START Records provided

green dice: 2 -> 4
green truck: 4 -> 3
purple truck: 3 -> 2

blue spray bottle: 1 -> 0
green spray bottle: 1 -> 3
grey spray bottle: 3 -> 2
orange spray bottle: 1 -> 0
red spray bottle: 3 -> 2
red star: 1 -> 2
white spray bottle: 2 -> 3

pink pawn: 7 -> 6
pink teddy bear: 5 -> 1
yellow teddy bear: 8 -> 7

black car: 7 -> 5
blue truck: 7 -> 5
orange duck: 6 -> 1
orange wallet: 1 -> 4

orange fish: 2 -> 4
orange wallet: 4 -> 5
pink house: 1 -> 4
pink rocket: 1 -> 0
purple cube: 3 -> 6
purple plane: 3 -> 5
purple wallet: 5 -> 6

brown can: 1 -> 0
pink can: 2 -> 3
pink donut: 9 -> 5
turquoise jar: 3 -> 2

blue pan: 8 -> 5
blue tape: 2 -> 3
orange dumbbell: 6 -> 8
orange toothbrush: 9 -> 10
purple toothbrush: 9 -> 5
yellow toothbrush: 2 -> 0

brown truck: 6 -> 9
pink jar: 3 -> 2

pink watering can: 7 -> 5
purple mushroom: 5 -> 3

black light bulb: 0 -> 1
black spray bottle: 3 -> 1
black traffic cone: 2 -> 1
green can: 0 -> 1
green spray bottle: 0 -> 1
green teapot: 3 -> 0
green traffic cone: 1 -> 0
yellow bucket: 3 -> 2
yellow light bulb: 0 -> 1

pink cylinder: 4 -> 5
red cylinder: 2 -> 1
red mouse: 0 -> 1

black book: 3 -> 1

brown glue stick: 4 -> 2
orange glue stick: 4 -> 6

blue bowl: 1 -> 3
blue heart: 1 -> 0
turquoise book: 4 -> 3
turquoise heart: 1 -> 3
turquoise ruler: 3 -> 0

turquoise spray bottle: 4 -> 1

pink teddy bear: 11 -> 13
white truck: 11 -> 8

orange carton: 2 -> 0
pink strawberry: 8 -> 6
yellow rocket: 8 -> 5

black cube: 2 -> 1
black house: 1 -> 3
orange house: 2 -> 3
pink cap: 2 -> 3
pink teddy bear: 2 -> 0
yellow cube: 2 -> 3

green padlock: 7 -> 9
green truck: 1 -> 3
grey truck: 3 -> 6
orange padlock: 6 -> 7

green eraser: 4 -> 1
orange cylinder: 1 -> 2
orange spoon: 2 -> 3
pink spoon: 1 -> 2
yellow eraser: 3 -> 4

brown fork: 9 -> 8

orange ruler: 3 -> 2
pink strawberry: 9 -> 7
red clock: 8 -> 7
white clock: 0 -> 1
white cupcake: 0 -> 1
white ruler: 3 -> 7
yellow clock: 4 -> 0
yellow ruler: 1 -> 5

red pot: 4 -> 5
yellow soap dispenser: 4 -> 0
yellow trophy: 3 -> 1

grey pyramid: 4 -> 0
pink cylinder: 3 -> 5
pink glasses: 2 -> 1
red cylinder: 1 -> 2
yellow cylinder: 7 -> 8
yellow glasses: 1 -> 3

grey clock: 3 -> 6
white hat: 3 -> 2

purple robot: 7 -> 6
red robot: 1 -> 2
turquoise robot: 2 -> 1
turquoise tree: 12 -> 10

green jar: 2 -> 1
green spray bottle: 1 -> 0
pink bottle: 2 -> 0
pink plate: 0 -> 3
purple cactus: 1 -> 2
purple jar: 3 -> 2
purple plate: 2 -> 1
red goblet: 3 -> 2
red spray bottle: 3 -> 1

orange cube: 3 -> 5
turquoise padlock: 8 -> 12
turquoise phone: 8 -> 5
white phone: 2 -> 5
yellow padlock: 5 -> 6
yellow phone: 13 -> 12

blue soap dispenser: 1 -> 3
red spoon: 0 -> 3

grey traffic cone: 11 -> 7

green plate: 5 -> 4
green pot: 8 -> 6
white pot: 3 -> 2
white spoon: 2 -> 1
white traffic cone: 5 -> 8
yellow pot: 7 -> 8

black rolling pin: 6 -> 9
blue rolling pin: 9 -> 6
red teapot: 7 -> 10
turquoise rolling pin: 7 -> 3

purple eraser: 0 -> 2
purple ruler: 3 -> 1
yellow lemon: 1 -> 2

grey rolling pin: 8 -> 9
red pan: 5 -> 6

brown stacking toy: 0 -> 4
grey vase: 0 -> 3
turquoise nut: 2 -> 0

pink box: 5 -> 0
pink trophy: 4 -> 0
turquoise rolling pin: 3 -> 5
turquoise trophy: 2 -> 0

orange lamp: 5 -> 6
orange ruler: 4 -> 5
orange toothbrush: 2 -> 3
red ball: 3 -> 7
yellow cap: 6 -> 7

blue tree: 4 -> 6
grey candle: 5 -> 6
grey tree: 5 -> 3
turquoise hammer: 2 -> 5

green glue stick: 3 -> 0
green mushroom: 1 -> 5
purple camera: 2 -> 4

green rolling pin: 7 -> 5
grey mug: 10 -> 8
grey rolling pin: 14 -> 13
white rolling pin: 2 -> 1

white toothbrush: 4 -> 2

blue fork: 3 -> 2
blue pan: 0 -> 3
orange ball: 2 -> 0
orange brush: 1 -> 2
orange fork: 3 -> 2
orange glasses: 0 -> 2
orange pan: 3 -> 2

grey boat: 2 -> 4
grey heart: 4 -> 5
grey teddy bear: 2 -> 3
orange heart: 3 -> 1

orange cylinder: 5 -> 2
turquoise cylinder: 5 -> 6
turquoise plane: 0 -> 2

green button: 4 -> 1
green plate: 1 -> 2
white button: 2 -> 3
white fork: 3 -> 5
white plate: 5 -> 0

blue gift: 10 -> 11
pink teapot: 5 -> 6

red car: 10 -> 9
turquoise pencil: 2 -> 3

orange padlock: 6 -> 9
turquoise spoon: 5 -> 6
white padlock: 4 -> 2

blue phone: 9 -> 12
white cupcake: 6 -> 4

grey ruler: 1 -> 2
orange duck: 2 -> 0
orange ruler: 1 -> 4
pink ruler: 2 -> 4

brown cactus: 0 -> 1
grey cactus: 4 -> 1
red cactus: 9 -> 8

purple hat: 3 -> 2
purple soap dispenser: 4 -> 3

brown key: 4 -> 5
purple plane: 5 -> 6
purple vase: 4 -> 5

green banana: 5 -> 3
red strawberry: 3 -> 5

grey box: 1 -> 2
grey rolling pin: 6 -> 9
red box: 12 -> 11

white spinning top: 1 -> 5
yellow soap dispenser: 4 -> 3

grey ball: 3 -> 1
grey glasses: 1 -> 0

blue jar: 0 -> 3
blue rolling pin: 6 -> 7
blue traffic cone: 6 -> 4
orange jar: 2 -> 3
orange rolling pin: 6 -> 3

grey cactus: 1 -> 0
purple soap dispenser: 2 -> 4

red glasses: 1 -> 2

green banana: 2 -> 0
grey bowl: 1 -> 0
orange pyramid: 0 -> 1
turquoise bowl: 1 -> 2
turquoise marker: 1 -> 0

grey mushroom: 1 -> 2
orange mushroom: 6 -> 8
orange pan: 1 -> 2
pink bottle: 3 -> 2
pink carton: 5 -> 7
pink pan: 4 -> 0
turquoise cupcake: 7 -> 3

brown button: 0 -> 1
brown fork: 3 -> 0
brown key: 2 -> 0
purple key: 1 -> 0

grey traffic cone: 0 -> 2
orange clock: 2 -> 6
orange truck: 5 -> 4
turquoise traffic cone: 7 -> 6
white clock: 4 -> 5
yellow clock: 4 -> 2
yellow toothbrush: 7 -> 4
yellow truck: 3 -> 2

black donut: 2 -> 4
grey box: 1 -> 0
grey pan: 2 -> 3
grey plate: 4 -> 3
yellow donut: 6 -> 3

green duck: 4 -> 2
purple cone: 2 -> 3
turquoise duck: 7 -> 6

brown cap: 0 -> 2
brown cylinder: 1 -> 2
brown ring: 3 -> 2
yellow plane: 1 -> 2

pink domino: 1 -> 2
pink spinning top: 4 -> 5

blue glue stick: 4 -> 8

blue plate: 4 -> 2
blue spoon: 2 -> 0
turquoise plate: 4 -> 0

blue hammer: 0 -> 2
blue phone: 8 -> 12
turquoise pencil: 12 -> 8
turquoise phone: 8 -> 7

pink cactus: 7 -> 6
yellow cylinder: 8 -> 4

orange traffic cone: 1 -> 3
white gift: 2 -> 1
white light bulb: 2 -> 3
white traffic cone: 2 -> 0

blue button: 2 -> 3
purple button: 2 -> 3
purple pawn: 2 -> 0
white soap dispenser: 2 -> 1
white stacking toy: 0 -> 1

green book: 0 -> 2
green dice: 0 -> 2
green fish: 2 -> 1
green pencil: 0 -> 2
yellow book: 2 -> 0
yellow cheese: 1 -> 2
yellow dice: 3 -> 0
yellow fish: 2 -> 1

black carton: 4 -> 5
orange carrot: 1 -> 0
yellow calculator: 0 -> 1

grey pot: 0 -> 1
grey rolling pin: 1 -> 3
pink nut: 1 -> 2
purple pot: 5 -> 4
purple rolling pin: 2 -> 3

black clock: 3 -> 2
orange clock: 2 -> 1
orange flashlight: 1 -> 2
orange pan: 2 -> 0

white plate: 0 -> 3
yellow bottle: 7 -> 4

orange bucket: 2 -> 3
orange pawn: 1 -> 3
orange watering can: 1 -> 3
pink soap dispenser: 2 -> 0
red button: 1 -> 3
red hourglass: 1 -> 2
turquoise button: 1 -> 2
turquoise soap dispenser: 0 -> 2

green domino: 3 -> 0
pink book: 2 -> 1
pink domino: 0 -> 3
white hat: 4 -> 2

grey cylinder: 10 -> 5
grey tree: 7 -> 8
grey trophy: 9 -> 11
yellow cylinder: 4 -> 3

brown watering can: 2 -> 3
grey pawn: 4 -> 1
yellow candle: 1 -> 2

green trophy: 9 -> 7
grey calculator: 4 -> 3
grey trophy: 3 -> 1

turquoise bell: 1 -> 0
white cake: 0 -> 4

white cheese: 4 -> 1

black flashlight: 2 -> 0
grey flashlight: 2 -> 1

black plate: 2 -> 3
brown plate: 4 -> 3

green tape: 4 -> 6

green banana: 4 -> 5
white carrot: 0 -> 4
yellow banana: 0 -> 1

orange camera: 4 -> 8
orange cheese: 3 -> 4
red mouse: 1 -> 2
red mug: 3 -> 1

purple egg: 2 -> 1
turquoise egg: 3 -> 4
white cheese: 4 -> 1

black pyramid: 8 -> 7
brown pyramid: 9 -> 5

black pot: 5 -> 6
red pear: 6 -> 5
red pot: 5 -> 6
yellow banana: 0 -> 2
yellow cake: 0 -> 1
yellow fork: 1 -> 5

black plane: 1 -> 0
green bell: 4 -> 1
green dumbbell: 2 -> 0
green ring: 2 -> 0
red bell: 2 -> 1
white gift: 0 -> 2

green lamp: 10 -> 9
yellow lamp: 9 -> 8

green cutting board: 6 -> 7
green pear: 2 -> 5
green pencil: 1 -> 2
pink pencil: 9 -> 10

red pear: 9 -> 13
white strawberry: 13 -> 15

END Records provided

■ **About this task**: Copy range, inclusive: the line holding "red hourglass: 1 -> 2" to the line holding "green trophy: 9 -> 7". Reproduce exactly those lines of the records above and no others.

■ **Answer box**:
red hourglass: 1 -> 2
turquoise button: 1 -> 2
turquoise soap dispenser: 0 -> 2

green domino: 3 -> 0
pink book: 2 -> 1
pink domino: 0 -> 3
white hat: 4 -> 2

grey cylinder: 10 -> 5
grey tree: 7 -> 8
grey trophy: 9 -> 11
yellow cylinder: 4 -> 3

brown watering can: 2 -> 3
grey pawn: 4 -> 1
yellow candle: 1 -> 2

green trophy: 9 -> 7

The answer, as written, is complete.